----- PROVIDED DATA -----

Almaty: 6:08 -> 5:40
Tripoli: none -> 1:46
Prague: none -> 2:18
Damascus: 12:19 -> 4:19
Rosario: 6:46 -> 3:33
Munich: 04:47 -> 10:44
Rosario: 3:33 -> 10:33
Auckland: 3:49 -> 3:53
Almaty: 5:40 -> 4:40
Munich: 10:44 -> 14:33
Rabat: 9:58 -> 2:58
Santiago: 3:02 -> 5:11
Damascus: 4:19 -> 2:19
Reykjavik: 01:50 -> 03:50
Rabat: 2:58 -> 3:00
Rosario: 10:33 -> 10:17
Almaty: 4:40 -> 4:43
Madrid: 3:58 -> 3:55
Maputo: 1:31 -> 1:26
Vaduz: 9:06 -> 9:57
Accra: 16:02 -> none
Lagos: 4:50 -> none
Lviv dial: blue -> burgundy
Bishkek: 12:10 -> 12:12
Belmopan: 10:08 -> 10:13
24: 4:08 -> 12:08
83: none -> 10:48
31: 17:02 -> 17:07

-----
----- PROVIDED DATA -----

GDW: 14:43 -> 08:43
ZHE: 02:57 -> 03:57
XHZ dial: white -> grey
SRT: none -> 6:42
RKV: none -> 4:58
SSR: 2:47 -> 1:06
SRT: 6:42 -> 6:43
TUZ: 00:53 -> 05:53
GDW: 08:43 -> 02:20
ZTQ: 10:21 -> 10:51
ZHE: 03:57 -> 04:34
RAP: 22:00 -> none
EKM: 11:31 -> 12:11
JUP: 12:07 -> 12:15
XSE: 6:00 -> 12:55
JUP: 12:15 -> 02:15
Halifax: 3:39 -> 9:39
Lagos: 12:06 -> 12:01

-----

> _OBJECTIVE_
Render the stretch of records from the line containing "Almaty: 6:08 -> 5:40" through the line containing "31: 17:02 -> 17:07", both included, as a Markdown table with the columns Row and Line, leaving out any blank lines.

> _SOLUTION BELOW_
| Row | Line |
|---|---|
| 1 | Almaty: 6:08 -> 5:40 |
| 2 | Tripoli: none -> 1:46 |
| 3 | Prague: none -> 2:18 |
| 4 | Damascus: 12:19 -> 4:19 |
| 5 | Rosario: 6:46 -> 3:33 |
| 6 | Munich: 04:47 -> 10:44 |
| 7 | Rosario: 3:33 -> 10:33 |
| 8 | Auckland: 3:49 -> 3:53 |
| 9 | Almaty: 5:40 -> 4:40 |
| 10 | Munich: 10:44 -> 14:33 |
| 11 | Rabat: 9:58 -> 2:58 |
| 12 | Santiago: 3:02 -> 5:11 |
| 13 | Damascus: 4:19 -> 2:19 |
| 14 | Reykjavik: 01:50 -> 03:50 |
| 15 | Rabat: 2:58 -> 3:00 |
| 16 | Rosario: 10:33 -> 10:17 |
| 17 | Almaty: 4:40 -> 4:43 |
| 18 | Madrid: 3:58 -> 3:55 |
| 19 | Maputo: 1:31 -> 1:26 |
| 20 | Vaduz: 9:06 -> 9:57 |
| 21 | Accra: 16:02 -> none |
| 22 | Lagos: 4:50 -> none |
| 23 | Lviv dial: blue -> burgundy |
| 24 | Bishkek: 12:10 -> 12:12 |
| 25 | Belmopan: 10:08 -> 10:13 |
| 26 | 24: 4:08 -> 12:08 |
| 27 | 83: none -> 10:48 |
| 28 | 31: 17:02 -> 17:07 |